What to produce
Using the listing below, report all lines holding the word "image".

========================================================================

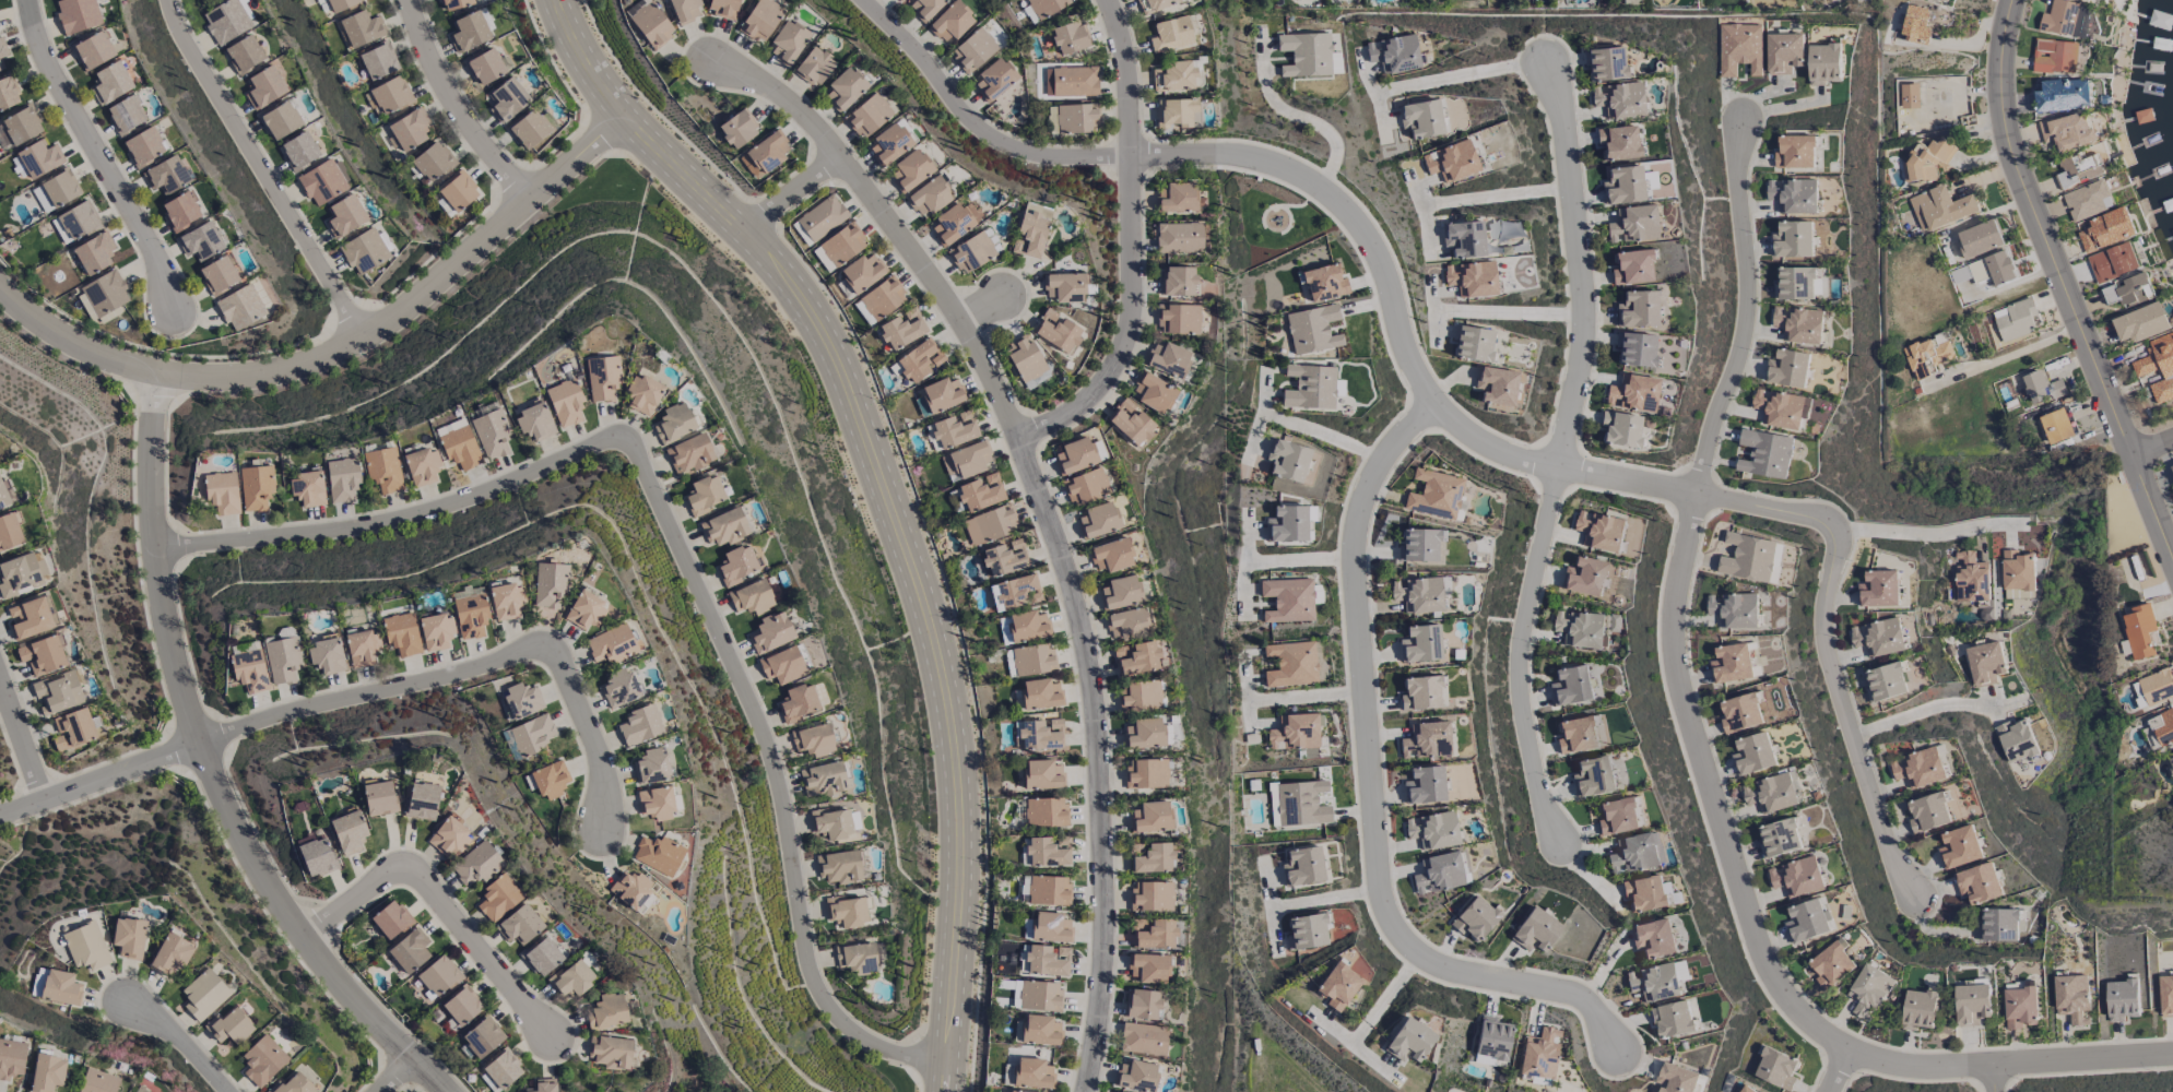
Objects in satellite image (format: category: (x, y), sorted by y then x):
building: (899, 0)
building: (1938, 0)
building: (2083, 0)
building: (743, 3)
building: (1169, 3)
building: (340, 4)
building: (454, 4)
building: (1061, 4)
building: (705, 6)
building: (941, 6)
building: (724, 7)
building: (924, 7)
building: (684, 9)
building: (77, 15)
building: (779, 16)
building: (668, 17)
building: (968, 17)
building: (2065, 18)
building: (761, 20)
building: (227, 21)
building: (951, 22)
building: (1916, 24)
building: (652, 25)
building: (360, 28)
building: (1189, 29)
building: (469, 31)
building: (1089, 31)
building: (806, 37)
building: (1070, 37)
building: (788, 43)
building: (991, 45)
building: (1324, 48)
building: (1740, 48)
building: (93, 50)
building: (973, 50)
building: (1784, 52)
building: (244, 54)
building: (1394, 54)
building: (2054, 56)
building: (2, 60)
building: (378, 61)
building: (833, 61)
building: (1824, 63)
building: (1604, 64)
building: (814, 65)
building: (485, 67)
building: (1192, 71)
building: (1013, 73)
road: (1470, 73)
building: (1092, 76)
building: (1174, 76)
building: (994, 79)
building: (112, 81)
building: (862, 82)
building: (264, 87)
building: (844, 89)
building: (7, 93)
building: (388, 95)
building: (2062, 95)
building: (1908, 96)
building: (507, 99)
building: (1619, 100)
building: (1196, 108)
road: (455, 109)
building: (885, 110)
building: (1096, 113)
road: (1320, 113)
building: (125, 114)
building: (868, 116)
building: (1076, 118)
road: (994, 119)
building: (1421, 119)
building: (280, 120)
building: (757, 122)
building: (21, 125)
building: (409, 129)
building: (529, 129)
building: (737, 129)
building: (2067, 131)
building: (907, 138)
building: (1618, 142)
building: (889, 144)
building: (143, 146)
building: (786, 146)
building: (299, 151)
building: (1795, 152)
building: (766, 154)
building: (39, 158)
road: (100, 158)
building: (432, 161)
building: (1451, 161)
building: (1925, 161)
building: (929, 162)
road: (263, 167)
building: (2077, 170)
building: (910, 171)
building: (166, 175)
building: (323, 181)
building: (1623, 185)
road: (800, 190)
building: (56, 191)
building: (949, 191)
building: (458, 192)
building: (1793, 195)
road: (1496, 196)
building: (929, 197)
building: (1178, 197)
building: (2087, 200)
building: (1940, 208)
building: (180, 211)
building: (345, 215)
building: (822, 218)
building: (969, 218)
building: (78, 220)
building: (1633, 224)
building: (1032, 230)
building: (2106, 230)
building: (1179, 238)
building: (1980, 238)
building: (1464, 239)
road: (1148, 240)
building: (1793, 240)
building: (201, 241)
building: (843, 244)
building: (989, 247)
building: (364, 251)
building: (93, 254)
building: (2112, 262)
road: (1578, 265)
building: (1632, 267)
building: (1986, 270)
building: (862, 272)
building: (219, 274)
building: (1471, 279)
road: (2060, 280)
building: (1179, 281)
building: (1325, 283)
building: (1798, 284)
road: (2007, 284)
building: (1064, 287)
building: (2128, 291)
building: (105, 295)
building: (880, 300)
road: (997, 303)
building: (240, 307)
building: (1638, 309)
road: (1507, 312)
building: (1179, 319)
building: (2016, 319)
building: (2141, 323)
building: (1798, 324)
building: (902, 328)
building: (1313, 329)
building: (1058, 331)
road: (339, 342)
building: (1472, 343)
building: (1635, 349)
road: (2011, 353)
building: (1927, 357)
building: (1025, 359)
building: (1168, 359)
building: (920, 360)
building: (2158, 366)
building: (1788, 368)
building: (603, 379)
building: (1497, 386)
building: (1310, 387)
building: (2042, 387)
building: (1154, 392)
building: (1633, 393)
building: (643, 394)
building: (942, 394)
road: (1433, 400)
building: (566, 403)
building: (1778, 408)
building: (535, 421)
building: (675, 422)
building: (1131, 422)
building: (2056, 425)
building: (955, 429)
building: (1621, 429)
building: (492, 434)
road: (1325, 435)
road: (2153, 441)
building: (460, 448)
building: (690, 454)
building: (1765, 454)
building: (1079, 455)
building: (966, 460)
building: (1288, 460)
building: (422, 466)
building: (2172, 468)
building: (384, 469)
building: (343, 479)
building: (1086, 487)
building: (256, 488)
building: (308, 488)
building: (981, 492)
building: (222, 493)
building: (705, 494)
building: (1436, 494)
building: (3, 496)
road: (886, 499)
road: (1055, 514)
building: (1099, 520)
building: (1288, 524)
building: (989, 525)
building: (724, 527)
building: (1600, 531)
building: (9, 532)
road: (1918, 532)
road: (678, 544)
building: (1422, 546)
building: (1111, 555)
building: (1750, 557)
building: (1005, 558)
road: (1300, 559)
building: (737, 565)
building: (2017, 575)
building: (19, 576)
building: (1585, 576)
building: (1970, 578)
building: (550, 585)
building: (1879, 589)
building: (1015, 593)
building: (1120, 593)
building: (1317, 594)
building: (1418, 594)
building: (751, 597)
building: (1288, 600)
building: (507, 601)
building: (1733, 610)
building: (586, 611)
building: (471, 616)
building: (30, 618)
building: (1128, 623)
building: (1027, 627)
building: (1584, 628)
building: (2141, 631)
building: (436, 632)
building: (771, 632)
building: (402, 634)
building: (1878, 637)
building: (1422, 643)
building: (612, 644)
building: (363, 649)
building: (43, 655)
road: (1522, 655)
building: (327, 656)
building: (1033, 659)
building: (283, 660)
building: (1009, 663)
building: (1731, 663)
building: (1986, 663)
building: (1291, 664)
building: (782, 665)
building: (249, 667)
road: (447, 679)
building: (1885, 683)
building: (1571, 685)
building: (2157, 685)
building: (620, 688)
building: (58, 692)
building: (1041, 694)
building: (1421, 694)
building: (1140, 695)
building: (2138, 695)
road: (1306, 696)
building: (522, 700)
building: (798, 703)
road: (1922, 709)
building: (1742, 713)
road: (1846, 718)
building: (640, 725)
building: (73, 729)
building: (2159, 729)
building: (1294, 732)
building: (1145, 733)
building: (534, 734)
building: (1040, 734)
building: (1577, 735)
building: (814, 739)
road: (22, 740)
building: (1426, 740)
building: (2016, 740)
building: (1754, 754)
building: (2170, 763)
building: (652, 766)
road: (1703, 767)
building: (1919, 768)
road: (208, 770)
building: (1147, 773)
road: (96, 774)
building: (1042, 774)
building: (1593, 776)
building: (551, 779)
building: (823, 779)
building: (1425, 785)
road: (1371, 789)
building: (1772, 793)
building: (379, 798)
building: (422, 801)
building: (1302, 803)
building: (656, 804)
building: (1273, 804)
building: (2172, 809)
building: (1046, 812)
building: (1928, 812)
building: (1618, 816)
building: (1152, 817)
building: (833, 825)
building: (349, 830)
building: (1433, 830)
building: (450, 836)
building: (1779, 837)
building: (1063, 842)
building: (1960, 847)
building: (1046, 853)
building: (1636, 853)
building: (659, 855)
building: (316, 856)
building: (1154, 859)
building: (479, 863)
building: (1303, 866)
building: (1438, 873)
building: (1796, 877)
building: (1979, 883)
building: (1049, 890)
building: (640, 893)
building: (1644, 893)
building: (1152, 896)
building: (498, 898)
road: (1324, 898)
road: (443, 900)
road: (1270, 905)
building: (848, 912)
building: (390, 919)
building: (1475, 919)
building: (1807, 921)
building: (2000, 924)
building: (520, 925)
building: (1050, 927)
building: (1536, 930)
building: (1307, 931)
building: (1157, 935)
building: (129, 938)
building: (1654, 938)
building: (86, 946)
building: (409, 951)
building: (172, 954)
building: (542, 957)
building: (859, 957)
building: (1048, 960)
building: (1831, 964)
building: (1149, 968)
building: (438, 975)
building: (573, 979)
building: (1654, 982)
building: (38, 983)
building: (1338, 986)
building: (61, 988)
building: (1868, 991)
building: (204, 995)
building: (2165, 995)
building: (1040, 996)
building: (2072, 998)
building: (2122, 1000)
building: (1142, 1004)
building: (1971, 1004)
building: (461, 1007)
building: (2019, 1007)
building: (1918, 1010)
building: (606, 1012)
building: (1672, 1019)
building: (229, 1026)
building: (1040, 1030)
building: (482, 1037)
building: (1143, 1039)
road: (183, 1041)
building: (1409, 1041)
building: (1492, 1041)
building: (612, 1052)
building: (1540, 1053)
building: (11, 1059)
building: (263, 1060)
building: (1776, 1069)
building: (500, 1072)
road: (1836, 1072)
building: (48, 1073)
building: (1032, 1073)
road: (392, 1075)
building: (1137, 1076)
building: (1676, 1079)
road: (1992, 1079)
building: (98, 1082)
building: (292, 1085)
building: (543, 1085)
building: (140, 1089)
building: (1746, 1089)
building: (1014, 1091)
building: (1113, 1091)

========================================================================

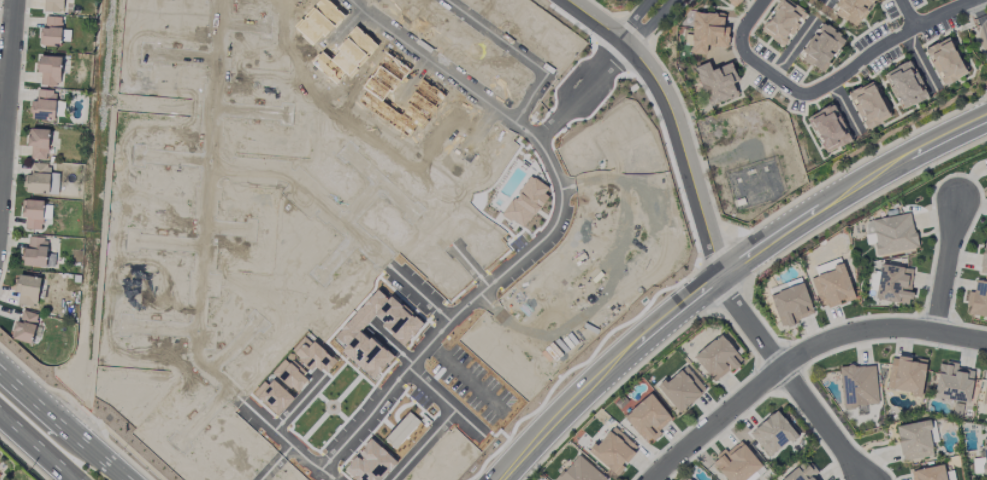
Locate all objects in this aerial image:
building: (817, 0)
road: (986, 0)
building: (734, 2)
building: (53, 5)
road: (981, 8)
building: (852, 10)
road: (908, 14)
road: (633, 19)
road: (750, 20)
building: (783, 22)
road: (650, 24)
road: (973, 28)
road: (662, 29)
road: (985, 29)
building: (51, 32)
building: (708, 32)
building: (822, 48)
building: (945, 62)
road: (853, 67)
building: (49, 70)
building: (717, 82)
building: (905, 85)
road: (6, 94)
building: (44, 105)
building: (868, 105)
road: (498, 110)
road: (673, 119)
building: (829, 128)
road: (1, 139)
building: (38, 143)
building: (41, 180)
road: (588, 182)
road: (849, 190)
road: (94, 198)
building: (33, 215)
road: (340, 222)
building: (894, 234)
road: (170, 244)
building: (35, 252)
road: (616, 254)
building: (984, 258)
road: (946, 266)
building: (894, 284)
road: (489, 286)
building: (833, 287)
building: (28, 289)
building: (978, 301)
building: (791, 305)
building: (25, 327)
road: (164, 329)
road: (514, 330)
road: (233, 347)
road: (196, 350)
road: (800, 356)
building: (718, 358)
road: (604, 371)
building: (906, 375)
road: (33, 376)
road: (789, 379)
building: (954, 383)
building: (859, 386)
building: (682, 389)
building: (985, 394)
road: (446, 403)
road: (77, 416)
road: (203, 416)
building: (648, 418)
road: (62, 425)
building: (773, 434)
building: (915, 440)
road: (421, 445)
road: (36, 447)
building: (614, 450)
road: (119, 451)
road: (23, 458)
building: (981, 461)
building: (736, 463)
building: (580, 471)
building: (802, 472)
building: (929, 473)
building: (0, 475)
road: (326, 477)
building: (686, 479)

========================================================================

Solution for this problem
Objects in satellite image (format: category: (x, y), sorted by y then x):
Locate all objects in this aerial image:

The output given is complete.